Aim of the task
Rewrite all of the records, replacing each occurrence of "counterclockwise" with "anticlockwise" and leaving everything else unchanged. Omit the pictures from your answer.

Dataset records
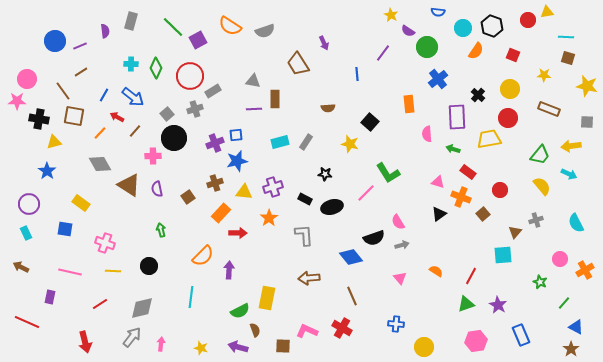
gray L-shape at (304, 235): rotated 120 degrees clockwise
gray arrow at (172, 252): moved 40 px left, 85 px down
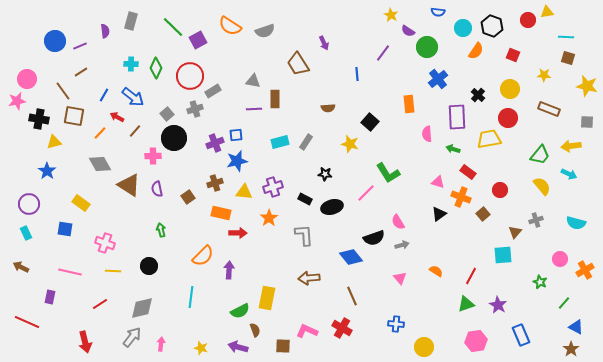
pink star at (17, 101): rotated 12 degrees counterclockwise
orange rectangle at (221, 213): rotated 60 degrees clockwise
cyan semicircle at (576, 223): rotated 48 degrees counterclockwise
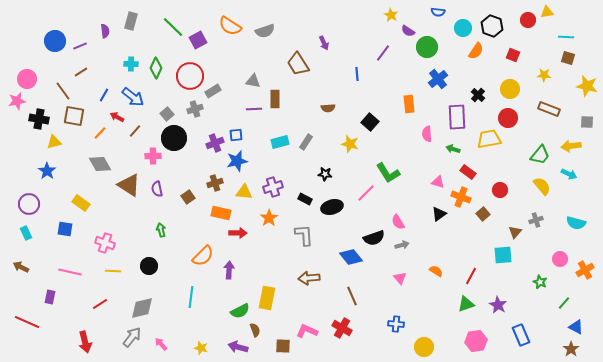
pink arrow at (161, 344): rotated 48 degrees counterclockwise
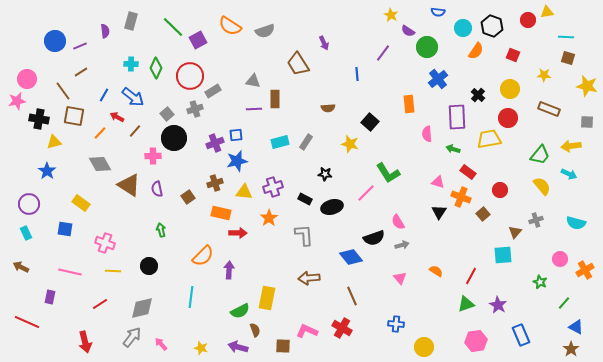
black triangle at (439, 214): moved 2 px up; rotated 21 degrees counterclockwise
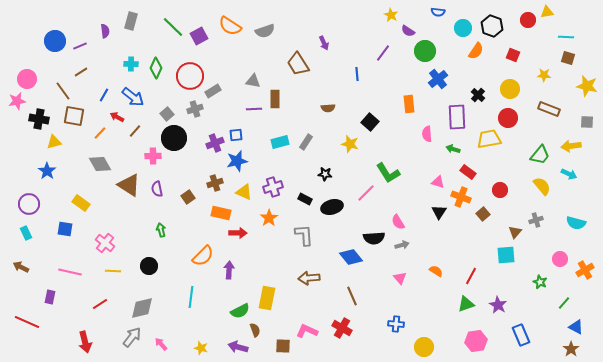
purple square at (198, 40): moved 1 px right, 4 px up
green circle at (427, 47): moved 2 px left, 4 px down
yellow triangle at (244, 192): rotated 18 degrees clockwise
black semicircle at (374, 238): rotated 15 degrees clockwise
pink cross at (105, 243): rotated 18 degrees clockwise
cyan square at (503, 255): moved 3 px right
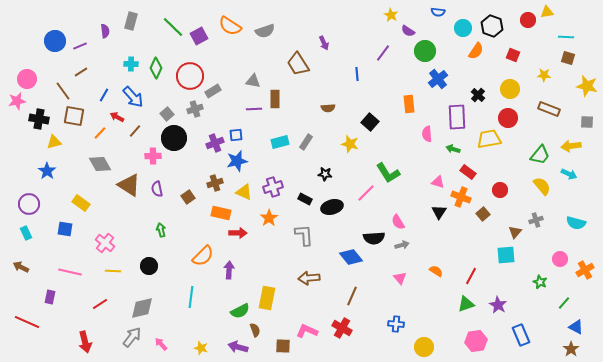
blue arrow at (133, 97): rotated 10 degrees clockwise
brown line at (352, 296): rotated 48 degrees clockwise
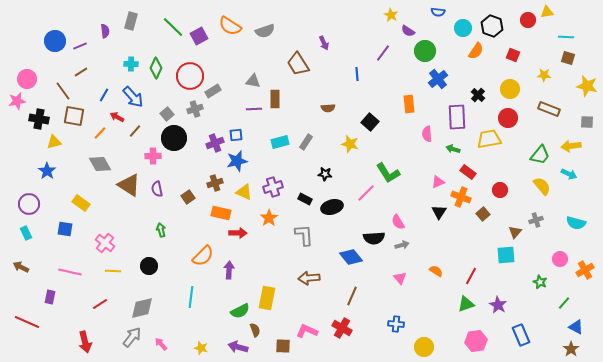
pink triangle at (438, 182): rotated 40 degrees counterclockwise
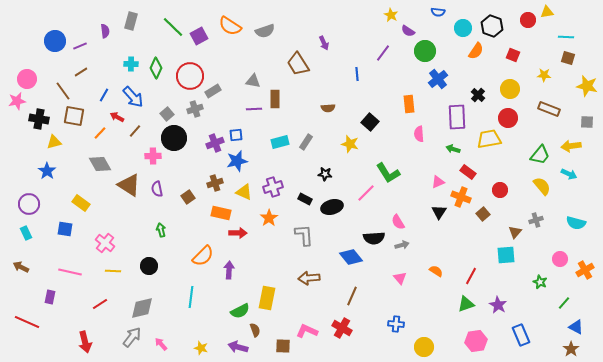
pink semicircle at (427, 134): moved 8 px left
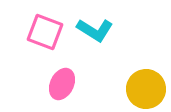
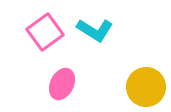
pink square: rotated 33 degrees clockwise
yellow circle: moved 2 px up
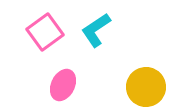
cyan L-shape: moved 1 px right; rotated 114 degrees clockwise
pink ellipse: moved 1 px right, 1 px down
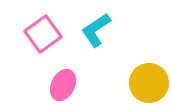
pink square: moved 2 px left, 2 px down
yellow circle: moved 3 px right, 4 px up
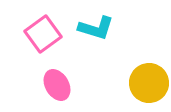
cyan L-shape: moved 2 px up; rotated 129 degrees counterclockwise
pink ellipse: moved 6 px left; rotated 56 degrees counterclockwise
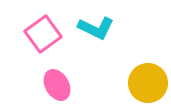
cyan L-shape: rotated 9 degrees clockwise
yellow circle: moved 1 px left
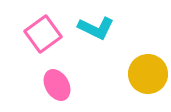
yellow circle: moved 9 px up
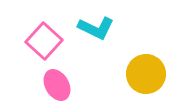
pink square: moved 1 px right, 7 px down; rotated 12 degrees counterclockwise
yellow circle: moved 2 px left
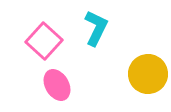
cyan L-shape: rotated 90 degrees counterclockwise
yellow circle: moved 2 px right
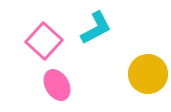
cyan L-shape: rotated 36 degrees clockwise
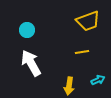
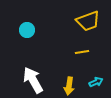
white arrow: moved 2 px right, 17 px down
cyan arrow: moved 2 px left, 2 px down
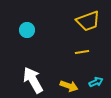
yellow arrow: rotated 78 degrees counterclockwise
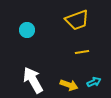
yellow trapezoid: moved 11 px left, 1 px up
cyan arrow: moved 2 px left
yellow arrow: moved 1 px up
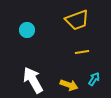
cyan arrow: moved 3 px up; rotated 32 degrees counterclockwise
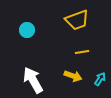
cyan arrow: moved 6 px right
yellow arrow: moved 4 px right, 9 px up
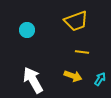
yellow trapezoid: moved 1 px left, 1 px down
yellow line: rotated 16 degrees clockwise
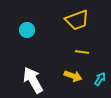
yellow trapezoid: moved 1 px right, 1 px up
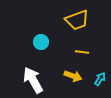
cyan circle: moved 14 px right, 12 px down
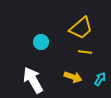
yellow trapezoid: moved 4 px right, 8 px down; rotated 20 degrees counterclockwise
yellow line: moved 3 px right
yellow arrow: moved 1 px down
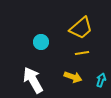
yellow line: moved 3 px left, 1 px down; rotated 16 degrees counterclockwise
cyan arrow: moved 1 px right, 1 px down; rotated 16 degrees counterclockwise
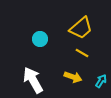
cyan circle: moved 1 px left, 3 px up
yellow line: rotated 40 degrees clockwise
cyan arrow: moved 1 px down; rotated 16 degrees clockwise
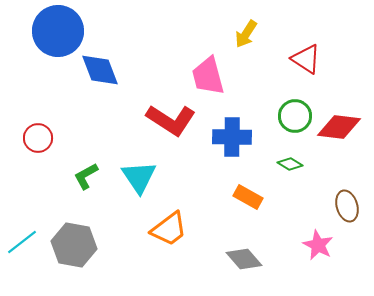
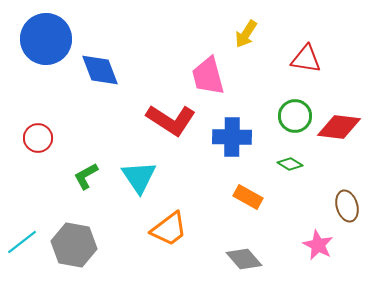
blue circle: moved 12 px left, 8 px down
red triangle: rotated 24 degrees counterclockwise
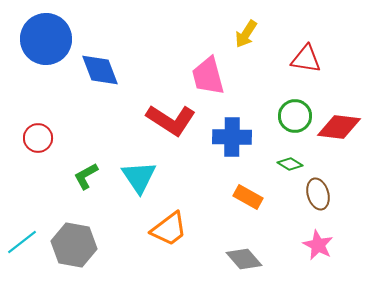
brown ellipse: moved 29 px left, 12 px up
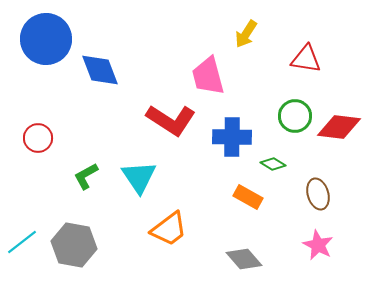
green diamond: moved 17 px left
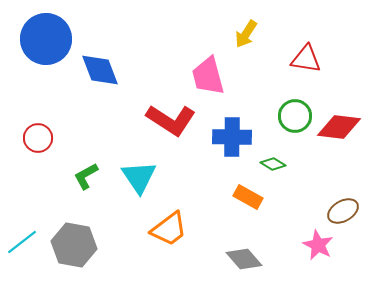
brown ellipse: moved 25 px right, 17 px down; rotated 76 degrees clockwise
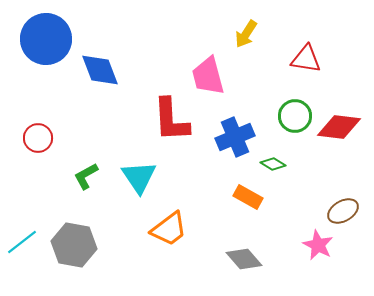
red L-shape: rotated 54 degrees clockwise
blue cross: moved 3 px right; rotated 24 degrees counterclockwise
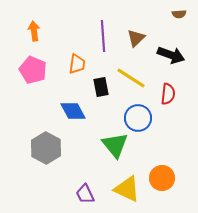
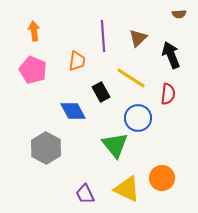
brown triangle: moved 2 px right
black arrow: rotated 132 degrees counterclockwise
orange trapezoid: moved 3 px up
black rectangle: moved 5 px down; rotated 18 degrees counterclockwise
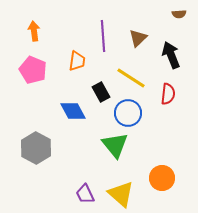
blue circle: moved 10 px left, 5 px up
gray hexagon: moved 10 px left
yellow triangle: moved 6 px left, 5 px down; rotated 16 degrees clockwise
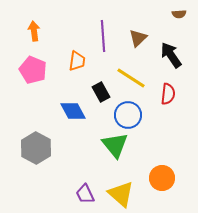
black arrow: rotated 12 degrees counterclockwise
blue circle: moved 2 px down
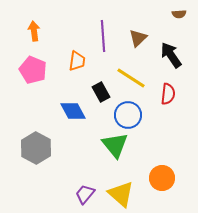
purple trapezoid: rotated 65 degrees clockwise
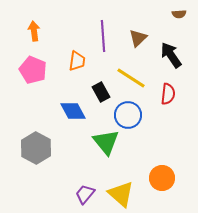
green triangle: moved 9 px left, 3 px up
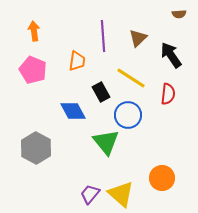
purple trapezoid: moved 5 px right
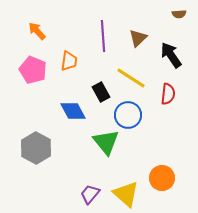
orange arrow: moved 3 px right; rotated 36 degrees counterclockwise
orange trapezoid: moved 8 px left
yellow triangle: moved 5 px right
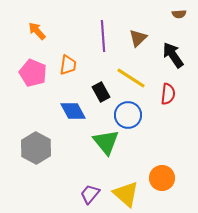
black arrow: moved 2 px right
orange trapezoid: moved 1 px left, 4 px down
pink pentagon: moved 3 px down
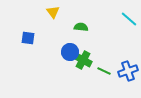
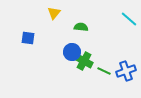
yellow triangle: moved 1 px right, 1 px down; rotated 16 degrees clockwise
blue circle: moved 2 px right
green cross: moved 1 px right, 1 px down
blue cross: moved 2 px left
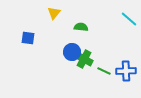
green cross: moved 2 px up
blue cross: rotated 18 degrees clockwise
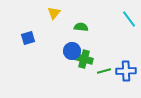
cyan line: rotated 12 degrees clockwise
blue square: rotated 24 degrees counterclockwise
blue circle: moved 1 px up
green cross: rotated 12 degrees counterclockwise
green line: rotated 40 degrees counterclockwise
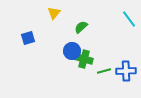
green semicircle: rotated 48 degrees counterclockwise
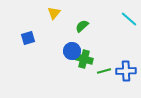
cyan line: rotated 12 degrees counterclockwise
green semicircle: moved 1 px right, 1 px up
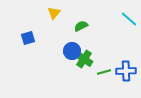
green semicircle: moved 1 px left; rotated 16 degrees clockwise
green cross: rotated 18 degrees clockwise
green line: moved 1 px down
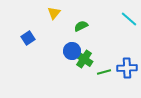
blue square: rotated 16 degrees counterclockwise
blue cross: moved 1 px right, 3 px up
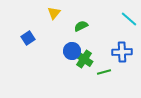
blue cross: moved 5 px left, 16 px up
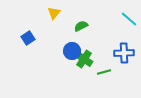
blue cross: moved 2 px right, 1 px down
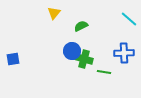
blue square: moved 15 px left, 21 px down; rotated 24 degrees clockwise
green cross: rotated 18 degrees counterclockwise
green line: rotated 24 degrees clockwise
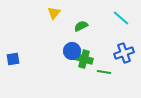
cyan line: moved 8 px left, 1 px up
blue cross: rotated 18 degrees counterclockwise
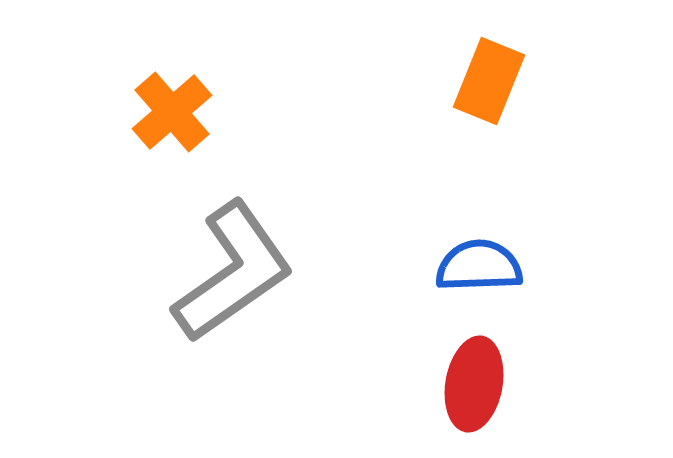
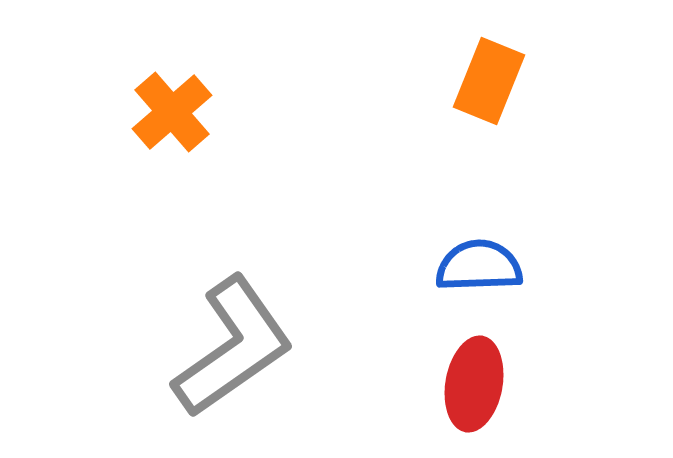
gray L-shape: moved 75 px down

Task response
gray L-shape at (304, 235): rotated 120 degrees clockwise
gray arrow at (172, 252): moved 40 px left, 85 px down
pink star at (17, 101): rotated 12 degrees anticlockwise
orange rectangle at (221, 213): rotated 60 degrees clockwise
cyan semicircle at (576, 223): rotated 48 degrees anticlockwise
pink arrow at (161, 344): rotated 48 degrees anticlockwise
black triangle at (439, 214): moved 2 px up; rotated 21 degrees anticlockwise
purple square at (198, 40): moved 1 px right, 4 px up
green circle at (427, 47): moved 2 px left, 4 px down
yellow triangle at (244, 192): rotated 18 degrees clockwise
black semicircle at (374, 238): rotated 15 degrees clockwise
pink cross at (105, 243): rotated 18 degrees clockwise
cyan square at (503, 255): moved 3 px right
blue arrow at (133, 97): rotated 10 degrees clockwise
brown line at (352, 296): rotated 48 degrees clockwise
pink triangle at (438, 182): rotated 40 degrees anticlockwise
pink semicircle at (427, 134): moved 8 px left
pink square: rotated 33 degrees clockwise
yellow circle: moved 2 px up
cyan L-shape: moved 1 px right; rotated 114 degrees clockwise
pink ellipse: moved 1 px right, 1 px down
pink square: moved 2 px left, 2 px down
yellow circle: moved 3 px right, 4 px up
cyan L-shape: moved 2 px up; rotated 129 degrees anticlockwise
pink ellipse: moved 6 px left; rotated 56 degrees anticlockwise
cyan L-shape: rotated 9 degrees clockwise
yellow circle: moved 1 px left
yellow circle: moved 9 px up
pink square: moved 1 px right, 7 px down; rotated 12 degrees anticlockwise
yellow circle: moved 2 px left
cyan L-shape: rotated 90 degrees anticlockwise
yellow circle: moved 2 px right
cyan L-shape: rotated 36 degrees clockwise
white arrow: moved 2 px right, 17 px down
cyan arrow: moved 2 px left, 2 px down
yellow arrow: rotated 78 degrees anticlockwise
yellow trapezoid: moved 11 px left, 1 px up
cyan arrow: moved 2 px left
yellow arrow: moved 1 px up
cyan arrow: moved 3 px up; rotated 32 degrees anticlockwise
cyan arrow: moved 6 px right
yellow arrow: moved 4 px right, 9 px up
yellow trapezoid: moved 1 px left, 1 px down
yellow line: rotated 16 degrees clockwise
yellow trapezoid: moved 1 px right, 1 px up
cyan circle: moved 14 px right, 12 px down
yellow trapezoid: moved 4 px right, 8 px down; rotated 20 degrees anticlockwise
yellow line: moved 3 px right
yellow arrow: moved 1 px down
yellow line: moved 3 px left, 1 px down; rotated 16 degrees anticlockwise
cyan arrow: moved 1 px right, 1 px down; rotated 16 degrees anticlockwise
cyan circle: moved 1 px left, 3 px up
yellow line: rotated 40 degrees clockwise
cyan arrow: moved 1 px down; rotated 16 degrees clockwise
blue circle: moved 12 px left, 8 px down
red triangle: rotated 24 degrees anticlockwise
brown ellipse: moved 29 px left, 12 px up
green diamond: moved 17 px left
brown ellipse: moved 25 px right, 17 px down; rotated 76 degrees clockwise
red L-shape: rotated 54 degrees clockwise
blue cross: moved 3 px right; rotated 24 degrees anticlockwise
brown triangle: moved 2 px right
black arrow: rotated 132 degrees anticlockwise
orange trapezoid: moved 3 px up
black rectangle: moved 5 px down; rotated 18 degrees anticlockwise
blue circle: moved 10 px left, 5 px up
gray hexagon: moved 10 px left
yellow triangle: moved 6 px left, 5 px down; rotated 16 degrees clockwise
black arrow: rotated 12 degrees anticlockwise
blue circle: moved 2 px down
purple trapezoid: rotated 65 degrees clockwise
green triangle: moved 9 px left, 3 px up
purple trapezoid: moved 5 px right
orange arrow: moved 3 px right; rotated 36 degrees anticlockwise
orange trapezoid: moved 8 px left
yellow triangle: moved 5 px right
black arrow: moved 2 px right
orange trapezoid: moved 1 px left, 4 px down
pink pentagon: moved 3 px down
yellow triangle: moved 1 px right, 1 px down; rotated 16 degrees clockwise
blue circle: moved 2 px right
green cross: moved 1 px right, 1 px down
blue cross: moved 2 px left
green cross: moved 2 px up
blue cross: rotated 18 degrees clockwise
cyan line: rotated 12 degrees clockwise
blue square: rotated 24 degrees anticlockwise
blue circle: moved 1 px up
green cross: rotated 12 degrees anticlockwise
green line: rotated 40 degrees anticlockwise
green semicircle: rotated 48 degrees anticlockwise
cyan line: rotated 12 degrees anticlockwise
green semicircle: moved 1 px right, 1 px up
green semicircle: moved 1 px left; rotated 16 degrees clockwise
green cross: rotated 18 degrees clockwise
green line: moved 1 px down
blue square: rotated 16 degrees anticlockwise
blue cross: moved 1 px right, 3 px up
blue cross: moved 5 px left, 16 px up
blue cross: moved 2 px right, 1 px down
blue square: moved 15 px left, 21 px down; rotated 24 degrees clockwise
green cross: rotated 18 degrees anticlockwise
green line: rotated 24 degrees clockwise
cyan line: moved 8 px left, 1 px up
blue cross: rotated 18 degrees anticlockwise
gray L-shape: moved 75 px down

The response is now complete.